Dataset rows:

_ _ _

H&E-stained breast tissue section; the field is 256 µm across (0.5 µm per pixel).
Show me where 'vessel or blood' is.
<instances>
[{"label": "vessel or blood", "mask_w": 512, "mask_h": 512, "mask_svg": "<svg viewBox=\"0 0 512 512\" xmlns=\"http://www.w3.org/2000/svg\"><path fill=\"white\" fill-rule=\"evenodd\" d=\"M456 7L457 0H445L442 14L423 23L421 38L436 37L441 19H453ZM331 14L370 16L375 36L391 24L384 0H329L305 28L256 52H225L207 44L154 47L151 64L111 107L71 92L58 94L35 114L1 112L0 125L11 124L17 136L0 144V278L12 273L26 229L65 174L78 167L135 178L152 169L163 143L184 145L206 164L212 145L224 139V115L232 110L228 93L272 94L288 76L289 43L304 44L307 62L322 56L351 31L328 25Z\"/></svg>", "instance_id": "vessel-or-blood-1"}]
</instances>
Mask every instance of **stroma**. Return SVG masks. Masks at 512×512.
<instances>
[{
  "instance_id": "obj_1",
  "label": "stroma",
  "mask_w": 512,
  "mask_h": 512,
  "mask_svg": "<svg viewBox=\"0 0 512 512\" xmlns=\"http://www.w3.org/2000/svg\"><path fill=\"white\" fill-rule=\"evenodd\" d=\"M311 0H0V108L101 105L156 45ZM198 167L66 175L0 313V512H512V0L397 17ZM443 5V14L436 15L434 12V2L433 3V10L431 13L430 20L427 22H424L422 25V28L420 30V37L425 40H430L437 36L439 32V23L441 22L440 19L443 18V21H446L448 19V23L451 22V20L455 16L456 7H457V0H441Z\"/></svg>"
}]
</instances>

_ _ _

- **JOB**
Return each line of the records above exactly as it reads.

- **SOLUTION FOR THIS TASK**
H&E-stained breast tissue section; the field is 256 µm across (0.5 µm per pixel).
Show me where 'vessel or blood' is.
<instances>
[{"label": "vessel or blood", "mask_w": 512, "mask_h": 512, "mask_svg": "<svg viewBox=\"0 0 512 512\" xmlns=\"http://www.w3.org/2000/svg\"><path fill=\"white\" fill-rule=\"evenodd\" d=\"M456 7L457 0H445L442 14L423 23L421 38L436 37L441 19H453ZM331 14L370 16L375 36L391 24L384 0H329L305 28L256 52H225L207 44L154 47L151 64L111 107L71 92L58 94L35 114L1 112L0 125L11 124L17 136L0 144V278L12 273L26 229L65 174L78 167L135 178L152 169L163 143L184 145L206 164L212 145L224 139V115L232 110L228 93L272 94L288 76L289 43L304 44L307 62L322 56L351 31L328 25Z\"/></svg>", "instance_id": "vessel-or-blood-1"}]
</instances>
Mask every instance of **stroma**. Return SVG masks. Masks at 512×512.
<instances>
[{
  "instance_id": "obj_1",
  "label": "stroma",
  "mask_w": 512,
  "mask_h": 512,
  "mask_svg": "<svg viewBox=\"0 0 512 512\" xmlns=\"http://www.w3.org/2000/svg\"><path fill=\"white\" fill-rule=\"evenodd\" d=\"M311 0H0V108L101 105L156 45ZM198 167L66 175L0 313V512H512V0L397 17ZM443 5V14L436 15L434 12V2L433 3V10L431 13L430 20L427 22H424L422 25V28L420 30V37L425 40H430L437 36L439 32V23L441 22L440 19L443 18V21H446L448 19V23L451 22V20L455 16L456 7H457V0H441Z\"/></svg>"
}]
</instances>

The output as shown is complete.